WHAT YOU HAVE TO DO: Quote exactly, and only, the lines from the one containing "GPS2 pin TX: D3 -> D11" through the end of the material below. Skip pictures.

GIVEN RECORDS:
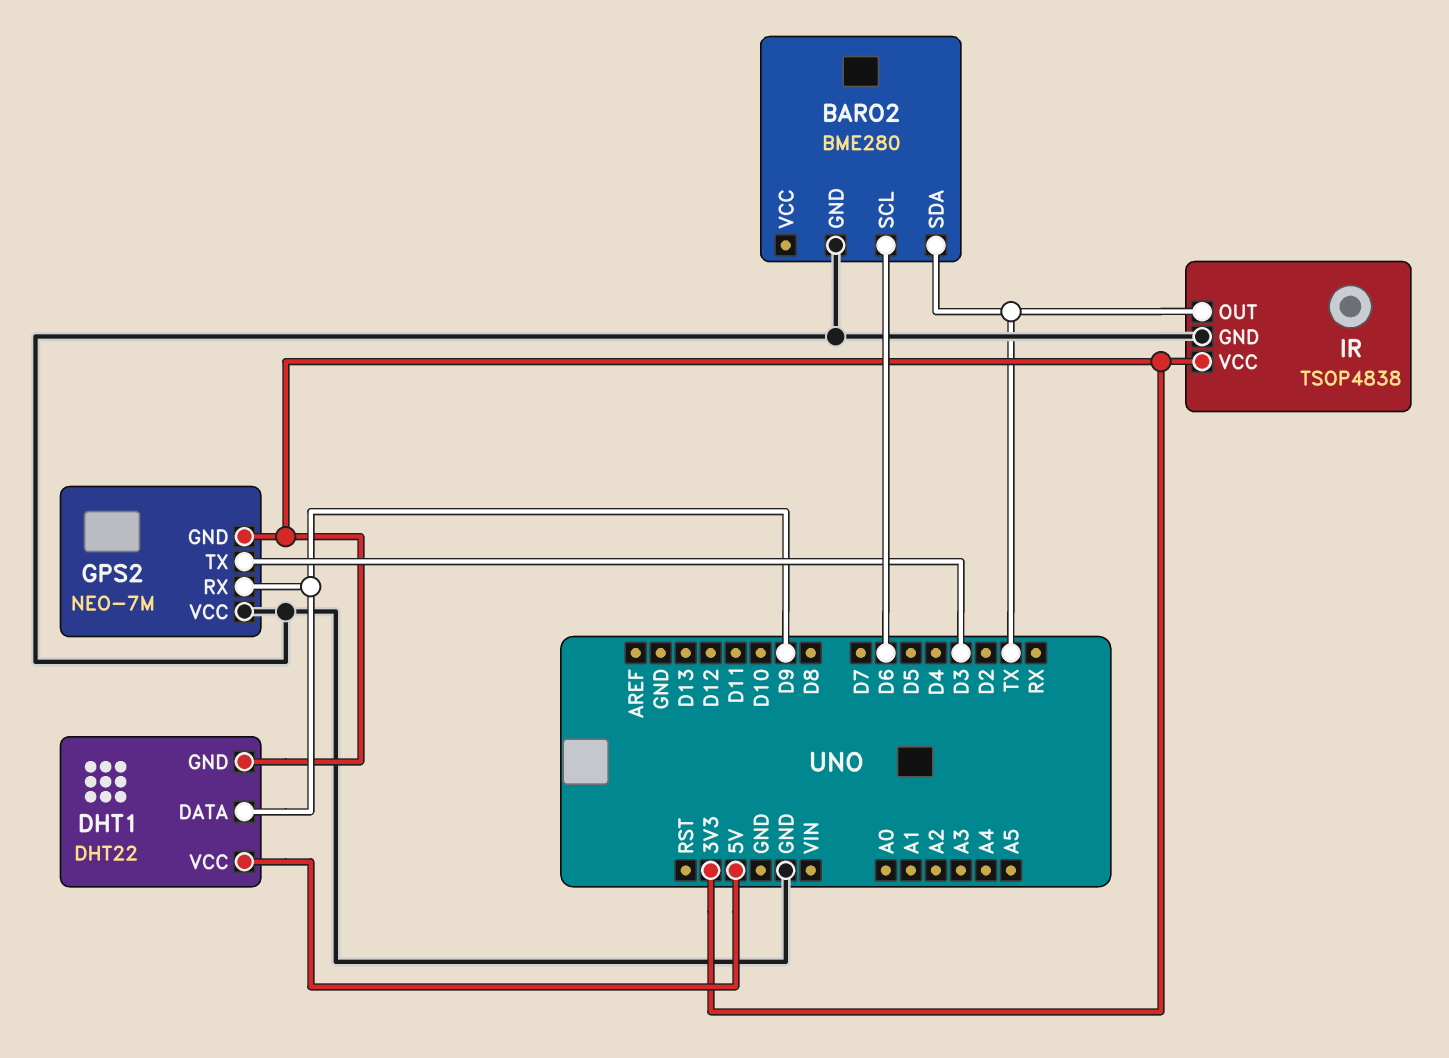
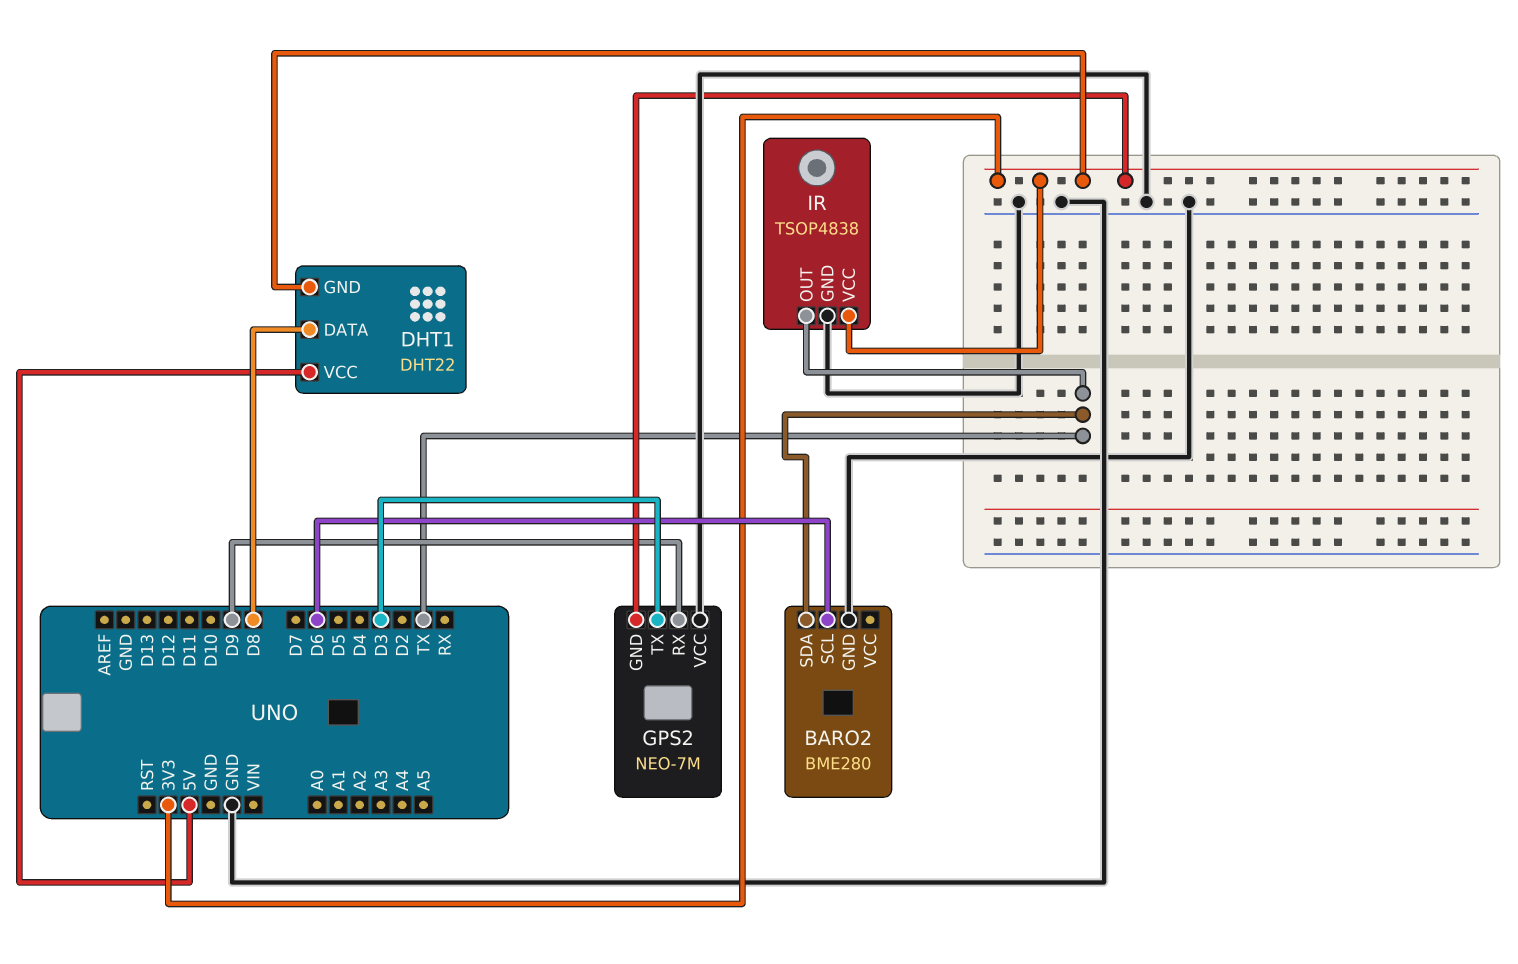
DHT1 pin DATA: D9 -> D8

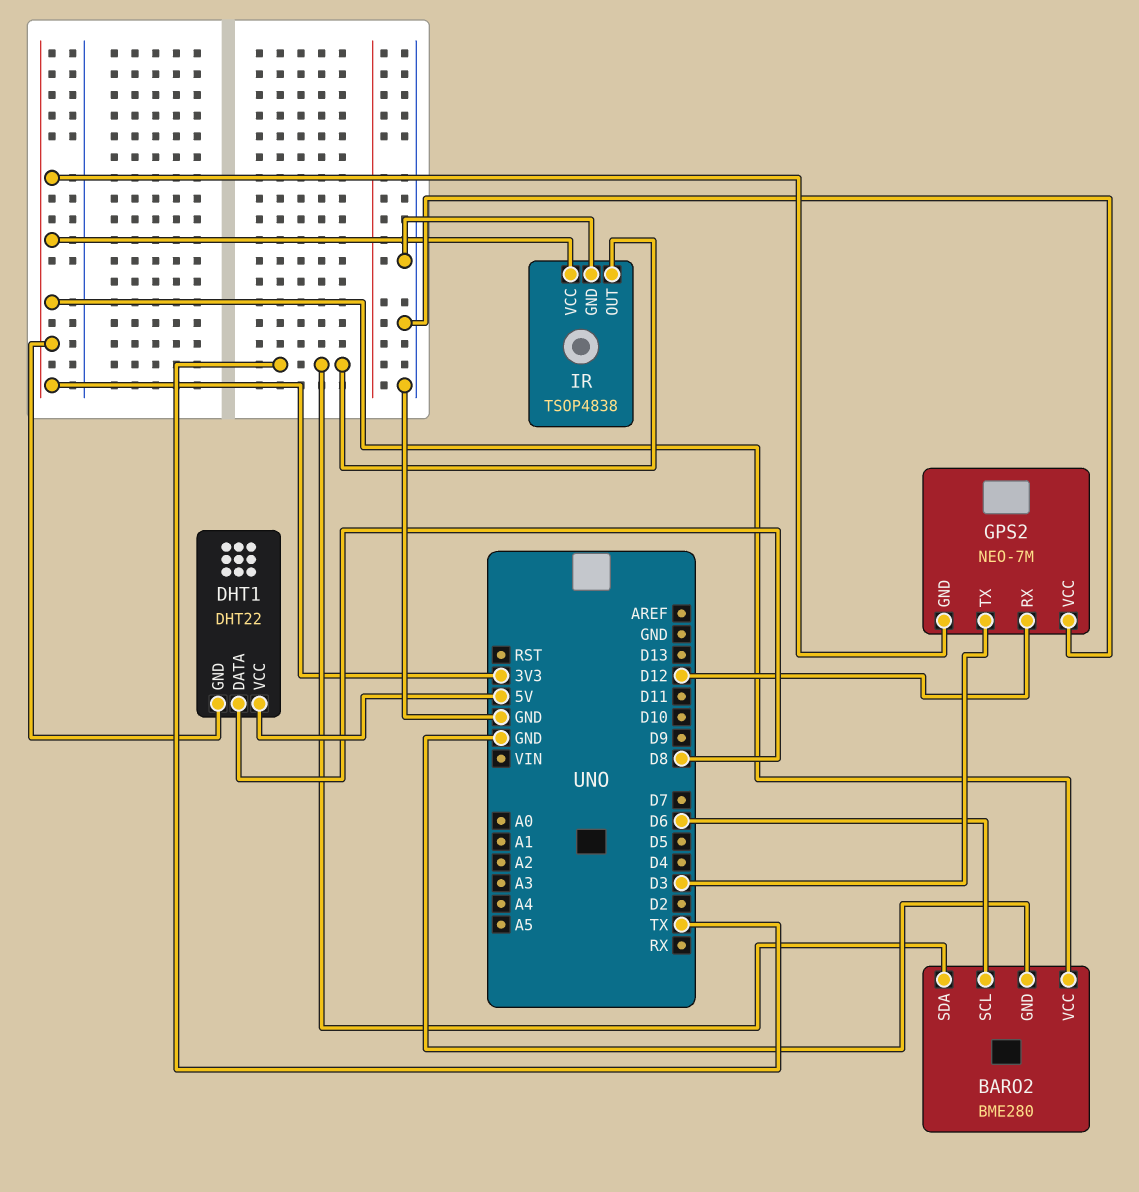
BARO2 pin VCC: none -> 3V3
GPS2 pin RX: D9 -> D12

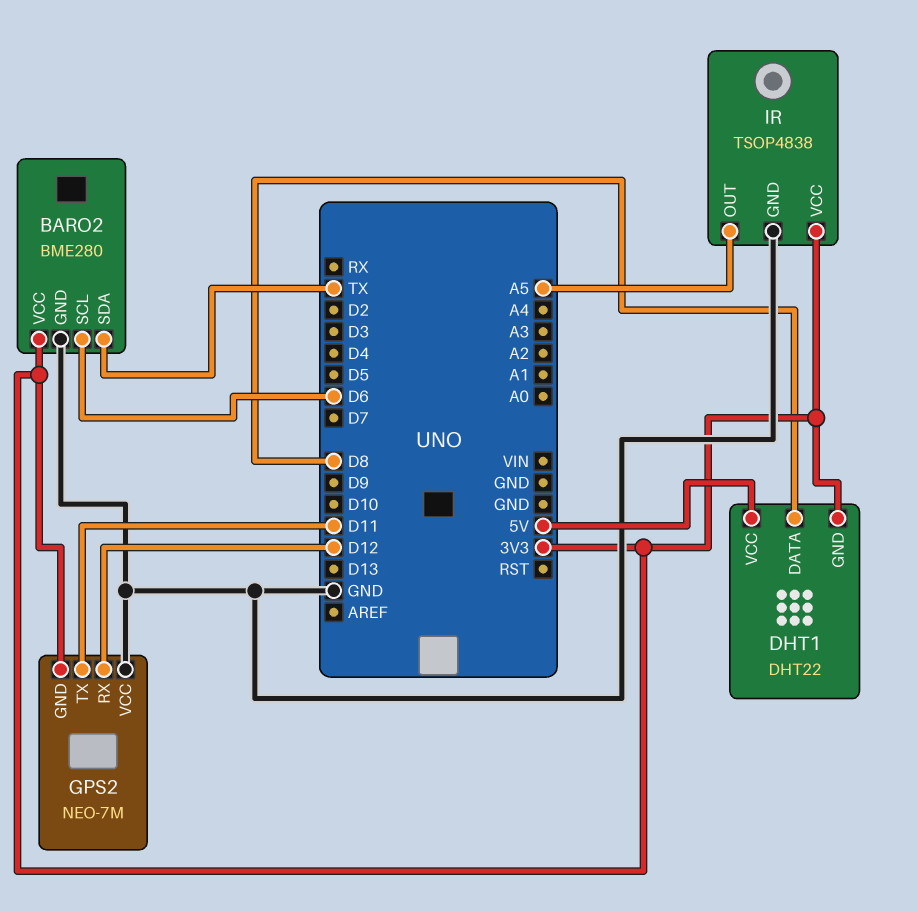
GPS2 pin TX: D3 -> D11
IR pin OUT: TX -> A5

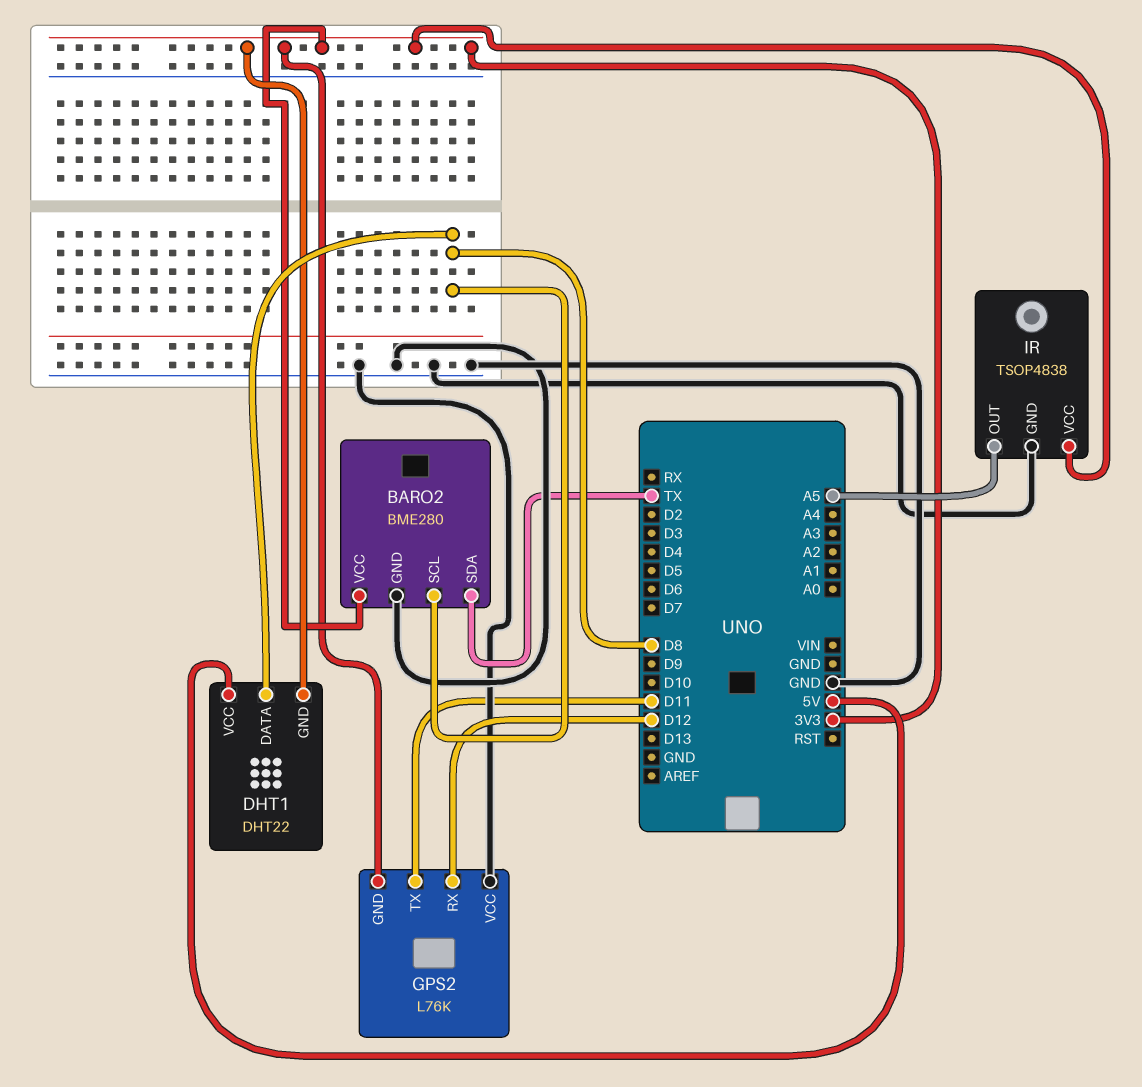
BARO2 pin SCL: D6 -> D8
GPS2: NEO-7M -> L76K

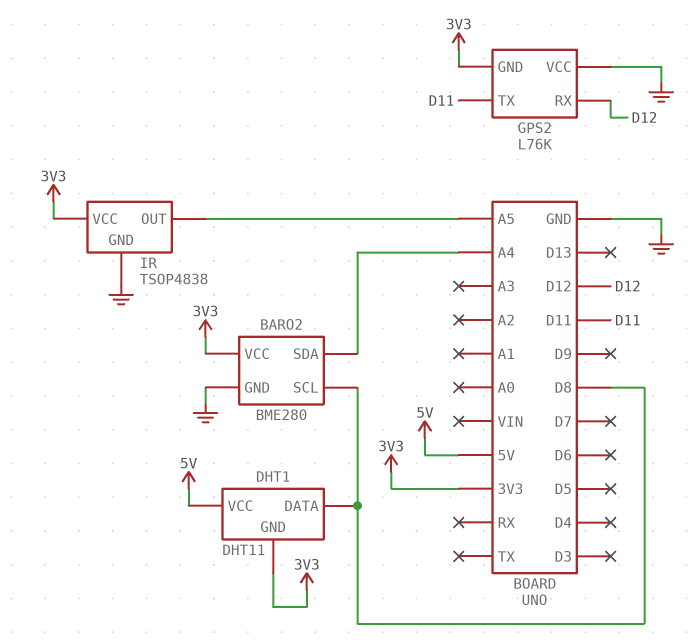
BARO2 pin SDA: TX -> A4
DHT1: DHT22 -> DHT11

ANSWER SPACE:
GPS2 pin TX: D3 -> D11
IR pin OUT: TX -> A5

BARO2 pin SCL: D6 -> D8
GPS2: NEO-7M -> L76K

BARO2 pin SDA: TX -> A4
DHT1: DHT22 -> DHT11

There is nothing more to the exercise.